The problem :: Starting at the line below holding "(428, 355) = (547, 387): yellow" and stopping at the line holding "(629, 183) = (599, 246): green", print every line exactly, both ends included, and leave the rest out.
---
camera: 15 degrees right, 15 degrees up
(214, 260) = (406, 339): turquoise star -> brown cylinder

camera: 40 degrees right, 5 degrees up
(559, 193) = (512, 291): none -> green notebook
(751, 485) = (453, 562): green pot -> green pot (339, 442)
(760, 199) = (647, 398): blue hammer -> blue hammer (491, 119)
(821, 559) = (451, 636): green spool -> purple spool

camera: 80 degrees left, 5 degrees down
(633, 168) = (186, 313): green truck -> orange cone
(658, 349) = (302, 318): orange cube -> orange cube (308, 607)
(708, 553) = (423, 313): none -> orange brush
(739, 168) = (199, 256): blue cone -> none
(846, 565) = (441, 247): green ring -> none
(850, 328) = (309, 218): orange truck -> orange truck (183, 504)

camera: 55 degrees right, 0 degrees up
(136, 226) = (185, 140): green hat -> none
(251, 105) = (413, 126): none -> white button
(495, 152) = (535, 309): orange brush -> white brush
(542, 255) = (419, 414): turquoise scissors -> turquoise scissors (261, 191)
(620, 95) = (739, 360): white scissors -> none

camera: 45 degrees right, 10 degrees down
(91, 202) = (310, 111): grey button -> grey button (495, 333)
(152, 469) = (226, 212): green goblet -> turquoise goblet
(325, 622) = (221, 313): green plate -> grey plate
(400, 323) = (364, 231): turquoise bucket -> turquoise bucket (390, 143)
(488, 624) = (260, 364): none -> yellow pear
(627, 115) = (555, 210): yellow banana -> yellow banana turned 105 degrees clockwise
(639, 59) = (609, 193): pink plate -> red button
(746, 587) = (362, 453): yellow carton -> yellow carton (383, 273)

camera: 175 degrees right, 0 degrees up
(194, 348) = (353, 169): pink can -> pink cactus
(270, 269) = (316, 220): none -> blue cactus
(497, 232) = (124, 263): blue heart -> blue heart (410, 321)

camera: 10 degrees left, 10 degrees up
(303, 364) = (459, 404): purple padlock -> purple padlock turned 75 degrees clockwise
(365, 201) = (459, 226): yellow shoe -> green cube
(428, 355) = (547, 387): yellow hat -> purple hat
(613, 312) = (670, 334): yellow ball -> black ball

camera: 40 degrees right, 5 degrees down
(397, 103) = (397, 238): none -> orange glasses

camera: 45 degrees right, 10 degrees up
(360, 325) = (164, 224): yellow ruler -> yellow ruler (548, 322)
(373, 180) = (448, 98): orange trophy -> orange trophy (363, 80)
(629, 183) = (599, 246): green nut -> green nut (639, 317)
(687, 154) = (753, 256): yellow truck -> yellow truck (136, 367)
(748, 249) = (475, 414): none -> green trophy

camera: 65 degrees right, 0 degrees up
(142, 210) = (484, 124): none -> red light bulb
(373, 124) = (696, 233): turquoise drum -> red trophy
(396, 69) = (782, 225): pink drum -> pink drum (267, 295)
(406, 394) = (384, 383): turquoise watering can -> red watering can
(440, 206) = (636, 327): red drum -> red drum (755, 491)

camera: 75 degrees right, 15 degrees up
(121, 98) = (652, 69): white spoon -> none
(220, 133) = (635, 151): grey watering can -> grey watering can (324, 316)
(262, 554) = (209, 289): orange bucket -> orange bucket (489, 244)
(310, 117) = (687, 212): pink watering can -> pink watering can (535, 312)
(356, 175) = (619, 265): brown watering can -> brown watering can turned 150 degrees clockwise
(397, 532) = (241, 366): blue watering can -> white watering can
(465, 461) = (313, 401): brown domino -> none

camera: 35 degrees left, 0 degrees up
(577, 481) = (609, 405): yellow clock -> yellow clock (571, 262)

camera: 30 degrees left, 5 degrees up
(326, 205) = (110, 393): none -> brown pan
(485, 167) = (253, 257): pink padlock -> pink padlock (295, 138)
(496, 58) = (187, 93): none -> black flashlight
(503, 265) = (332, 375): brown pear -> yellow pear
---
Exercise output ::
(428, 355) = (547, 387): yellow hat -> purple hat
(613, 312) = (670, 334): yellow ball -> black ball

camera: 40 degrees right, 5 degrees down
(397, 103) = (397, 238): none -> orange glasses

camera: 45 degrees right, 10 degrees up
(360, 325) = (164, 224): yellow ruler -> yellow ruler (548, 322)
(373, 180) = (448, 98): orange trophy -> orange trophy (363, 80)
(629, 183) = (599, 246): green nut -> green nut (639, 317)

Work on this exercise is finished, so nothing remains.